┌──
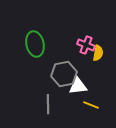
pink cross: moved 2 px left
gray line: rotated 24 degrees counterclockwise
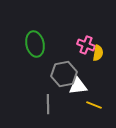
yellow line: moved 3 px right
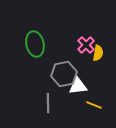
pink cross: rotated 24 degrees clockwise
gray line: moved 1 px up
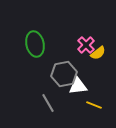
yellow semicircle: rotated 42 degrees clockwise
gray line: rotated 30 degrees counterclockwise
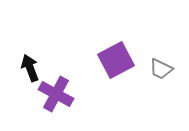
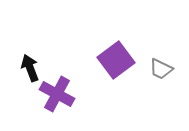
purple square: rotated 9 degrees counterclockwise
purple cross: moved 1 px right
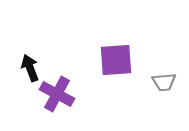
purple square: rotated 33 degrees clockwise
gray trapezoid: moved 3 px right, 13 px down; rotated 30 degrees counterclockwise
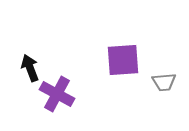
purple square: moved 7 px right
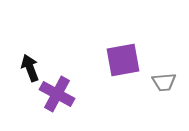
purple square: rotated 6 degrees counterclockwise
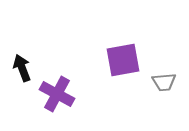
black arrow: moved 8 px left
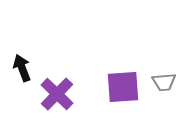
purple square: moved 27 px down; rotated 6 degrees clockwise
purple cross: rotated 16 degrees clockwise
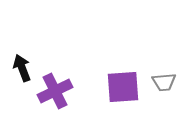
purple cross: moved 2 px left, 3 px up; rotated 20 degrees clockwise
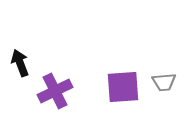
black arrow: moved 2 px left, 5 px up
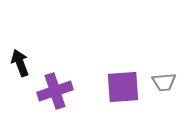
purple cross: rotated 8 degrees clockwise
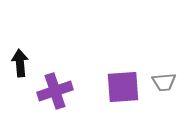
black arrow: rotated 16 degrees clockwise
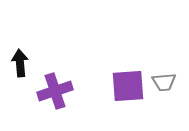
purple square: moved 5 px right, 1 px up
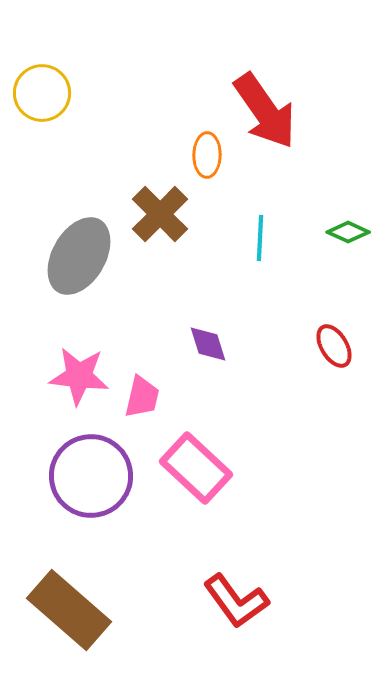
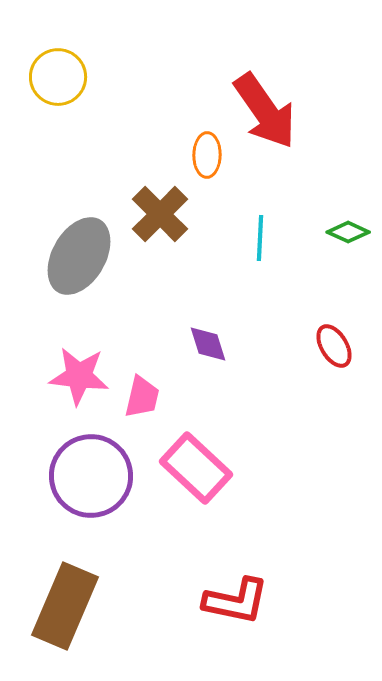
yellow circle: moved 16 px right, 16 px up
red L-shape: rotated 42 degrees counterclockwise
brown rectangle: moved 4 px left, 4 px up; rotated 72 degrees clockwise
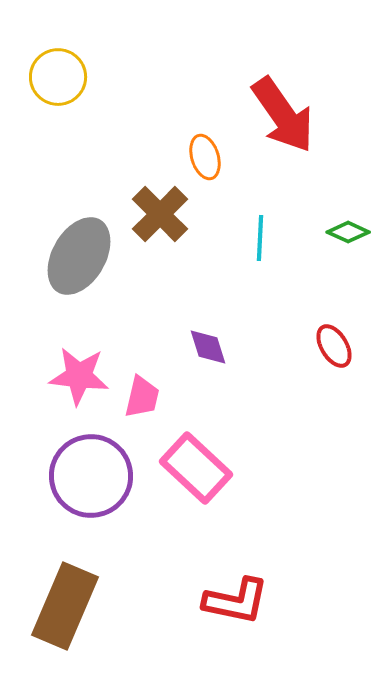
red arrow: moved 18 px right, 4 px down
orange ellipse: moved 2 px left, 2 px down; rotated 18 degrees counterclockwise
purple diamond: moved 3 px down
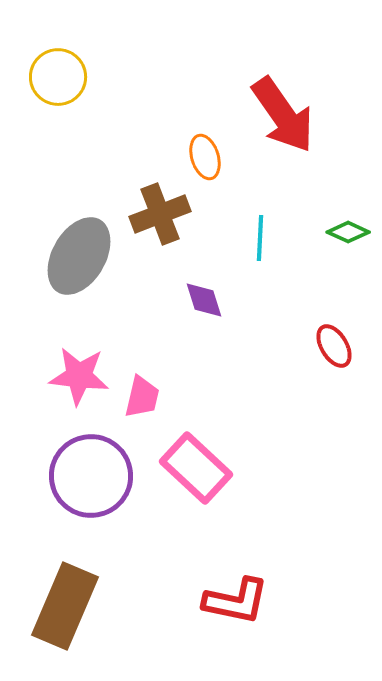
brown cross: rotated 24 degrees clockwise
purple diamond: moved 4 px left, 47 px up
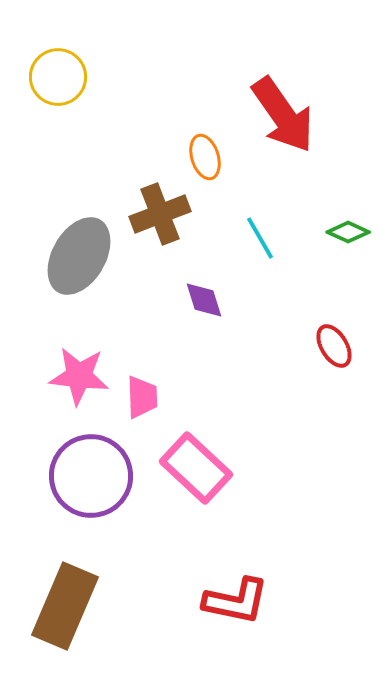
cyan line: rotated 33 degrees counterclockwise
pink trapezoid: rotated 15 degrees counterclockwise
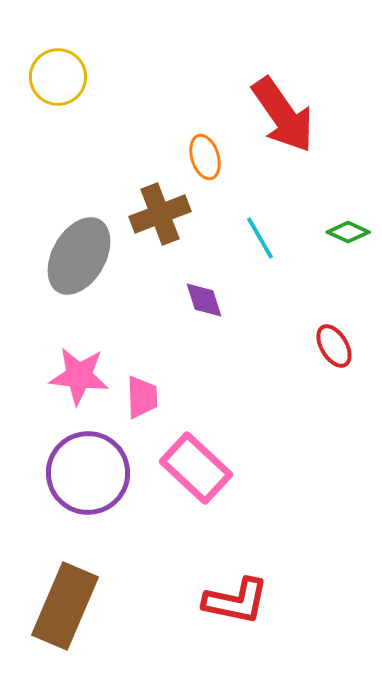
purple circle: moved 3 px left, 3 px up
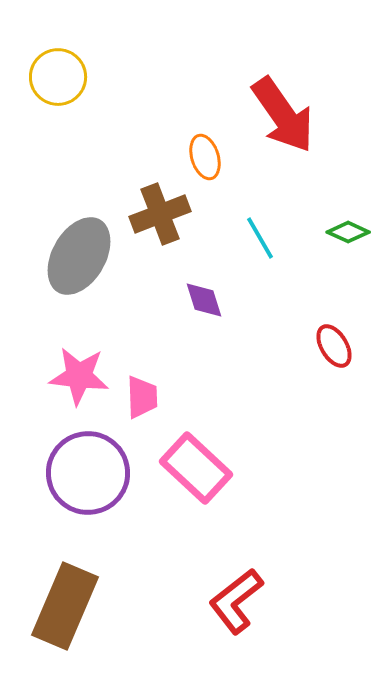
red L-shape: rotated 130 degrees clockwise
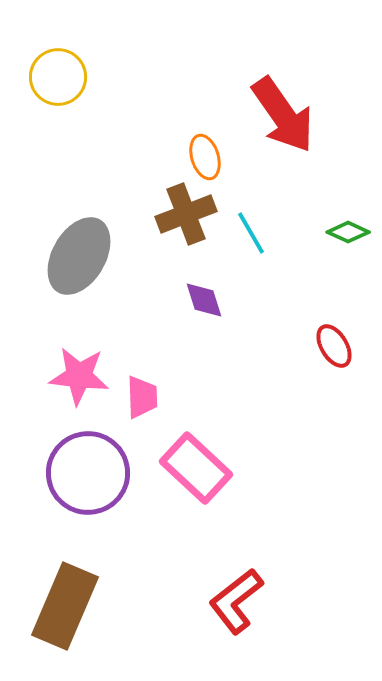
brown cross: moved 26 px right
cyan line: moved 9 px left, 5 px up
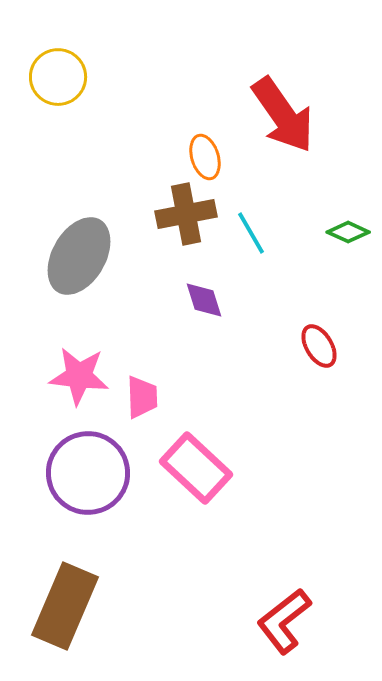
brown cross: rotated 10 degrees clockwise
red ellipse: moved 15 px left
red L-shape: moved 48 px right, 20 px down
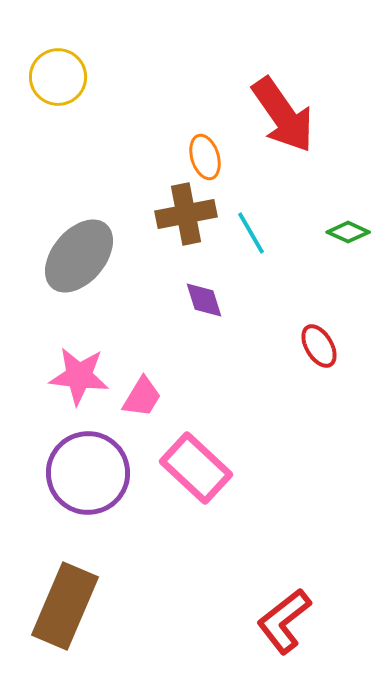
gray ellipse: rotated 10 degrees clockwise
pink trapezoid: rotated 33 degrees clockwise
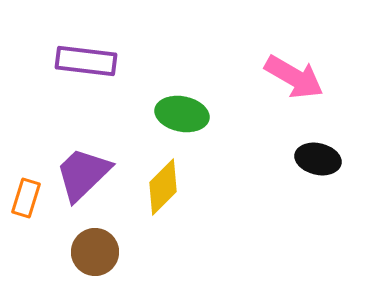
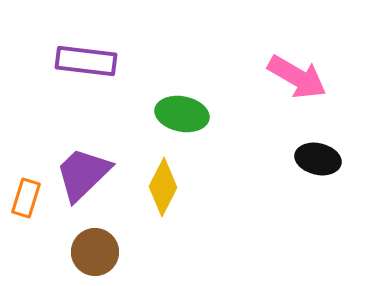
pink arrow: moved 3 px right
yellow diamond: rotated 18 degrees counterclockwise
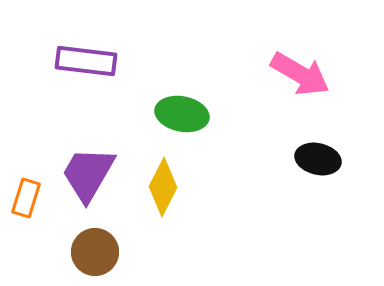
pink arrow: moved 3 px right, 3 px up
purple trapezoid: moved 5 px right; rotated 16 degrees counterclockwise
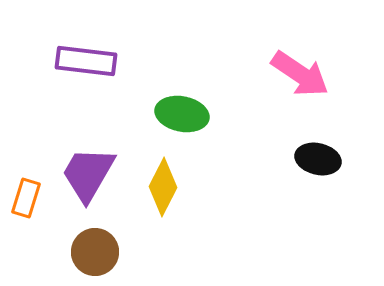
pink arrow: rotated 4 degrees clockwise
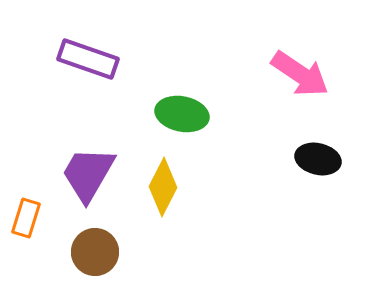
purple rectangle: moved 2 px right, 2 px up; rotated 12 degrees clockwise
orange rectangle: moved 20 px down
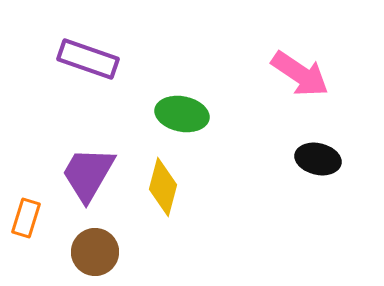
yellow diamond: rotated 12 degrees counterclockwise
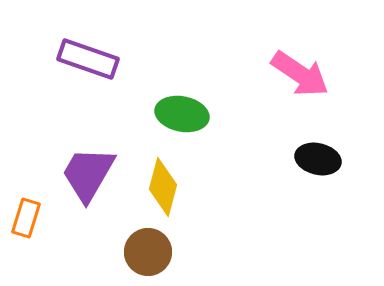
brown circle: moved 53 px right
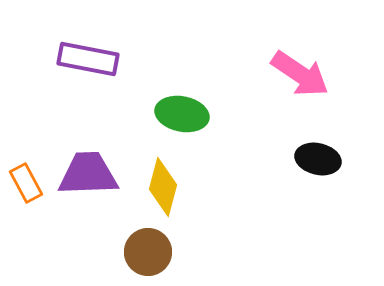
purple rectangle: rotated 8 degrees counterclockwise
purple trapezoid: rotated 58 degrees clockwise
orange rectangle: moved 35 px up; rotated 45 degrees counterclockwise
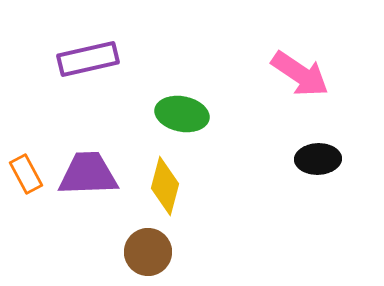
purple rectangle: rotated 24 degrees counterclockwise
black ellipse: rotated 15 degrees counterclockwise
orange rectangle: moved 9 px up
yellow diamond: moved 2 px right, 1 px up
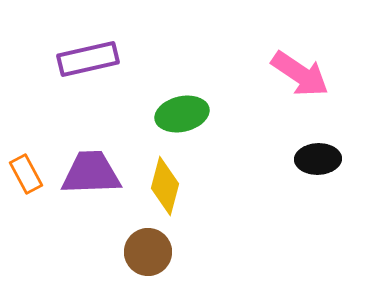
green ellipse: rotated 24 degrees counterclockwise
purple trapezoid: moved 3 px right, 1 px up
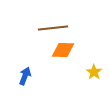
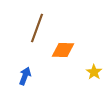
brown line: moved 16 px left; rotated 64 degrees counterclockwise
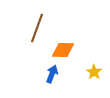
blue arrow: moved 27 px right, 2 px up
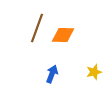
orange diamond: moved 15 px up
yellow star: rotated 21 degrees clockwise
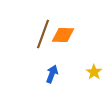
brown line: moved 6 px right, 6 px down
yellow star: rotated 21 degrees counterclockwise
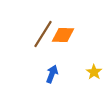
brown line: rotated 12 degrees clockwise
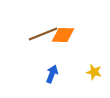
brown line: rotated 36 degrees clockwise
yellow star: rotated 21 degrees counterclockwise
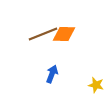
orange diamond: moved 1 px right, 1 px up
yellow star: moved 2 px right, 13 px down
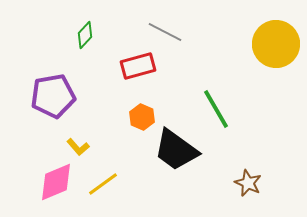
└──
→ **WHAT IS REQUIRED**: Please put the lines above into a Markdown table with two columns, "No." for the row number and "Line" for the line itself, skipping any blank lines. Leave the pictures out of your answer.

→ **FINAL RESULT**:
| No. | Line |
|---|---|
| 1 | pink cross: moved 2 px left |
| 2 | gray line: rotated 24 degrees counterclockwise |
| 3 | yellow line: moved 3 px right |
| 4 | pink cross: rotated 24 degrees clockwise |
| 5 | gray line: moved 1 px up |
| 6 | yellow semicircle: rotated 42 degrees clockwise |
| 7 | gray line: rotated 30 degrees counterclockwise |
| 8 | purple square: rotated 9 degrees counterclockwise |
| 9 | purple cross: moved 1 px right |
| 10 | purple square: rotated 33 degrees clockwise |
| 11 | gray trapezoid: moved 3 px right, 13 px down; rotated 30 degrees counterclockwise |
| 12 | purple square: moved 7 px right |
| 13 | purple square: rotated 6 degrees counterclockwise |
| 14 | black arrow: moved 8 px left |
| 15 | purple square: moved 27 px down; rotated 6 degrees clockwise |
| 16 | purple cross: rotated 16 degrees clockwise |
| 17 | purple cross: moved 2 px left, 3 px up; rotated 20 degrees clockwise |
| 18 | black arrow: moved 2 px left, 5 px up |
| 19 | purple cross: rotated 8 degrees clockwise |
| 20 | black arrow: rotated 16 degrees clockwise |
| 21 | purple square: moved 5 px right, 1 px up |
| 22 | yellow circle: moved 16 px right, 16 px up |
| 23 | red L-shape: rotated 42 degrees counterclockwise |
| 24 | brown rectangle: moved 4 px left, 4 px up; rotated 72 degrees clockwise |
| 25 | red arrow: moved 18 px right, 4 px down |
| 26 | orange ellipse: moved 2 px left, 2 px down; rotated 18 degrees counterclockwise |
| 27 | purple diamond: moved 3 px down |
| 28 | brown cross: rotated 24 degrees clockwise |
| 29 | purple diamond: moved 4 px left, 47 px up |
| 30 | cyan line: rotated 33 degrees counterclockwise |
| 31 | pink trapezoid: rotated 15 degrees counterclockwise |
| 32 | purple circle: moved 3 px left, 3 px up |
| 33 | red L-shape: rotated 130 degrees clockwise |
| 34 | brown cross: moved 26 px right |
| 35 | cyan line: moved 9 px left, 5 px up |
| 36 | brown cross: rotated 10 degrees clockwise |
| 37 | red ellipse: moved 15 px left |
| 38 | red L-shape: moved 48 px right, 20 px down |
| 39 | gray ellipse: rotated 10 degrees clockwise |
| 40 | pink trapezoid: rotated 33 degrees clockwise |
| 41 | pink arrow: moved 3 px right |
| 42 | yellow diamond: rotated 18 degrees counterclockwise |
| 43 | pink arrow: moved 3 px right, 3 px up |
| 44 | purple trapezoid: moved 5 px right; rotated 16 degrees counterclockwise |
| 45 | pink arrow: rotated 4 degrees clockwise |
| 46 | purple rectangle: moved 2 px right, 2 px up; rotated 12 degrees clockwise |
| 47 | orange rectangle: moved 20 px down |
| 48 | yellow diamond: rotated 12 degrees counterclockwise |
| 49 | brown circle: moved 53 px right |
| 50 | purple rectangle: rotated 8 degrees counterclockwise |
| 51 | purple trapezoid: rotated 58 degrees clockwise |
| 52 | orange rectangle: moved 35 px up; rotated 45 degrees counterclockwise |
| 53 | purple rectangle: rotated 24 degrees counterclockwise |
| 54 | black ellipse: rotated 15 degrees counterclockwise |
| 55 | orange rectangle: moved 9 px up |
| 56 | yellow diamond: moved 2 px right, 1 px up |
| 57 | green ellipse: rotated 24 degrees counterclockwise |
| 58 | purple trapezoid: moved 3 px right, 1 px up |
| 59 | brown line: moved 16 px left; rotated 64 degrees counterclockwise |
| 60 | blue arrow: moved 27 px right, 2 px up |
| 61 | orange diamond: moved 15 px up |
| 62 | yellow star: rotated 21 degrees clockwise |
| 63 | brown line: moved 6 px right, 6 px down |
| 64 | yellow star: rotated 21 degrees counterclockwise |
| 65 | brown line: rotated 12 degrees clockwise |
| 66 | brown line: rotated 36 degrees clockwise |
| 67 | yellow star: rotated 21 degrees counterclockwise |
| 68 | orange diamond: moved 1 px right, 1 px up |
| 69 | yellow star: moved 2 px right, 13 px down |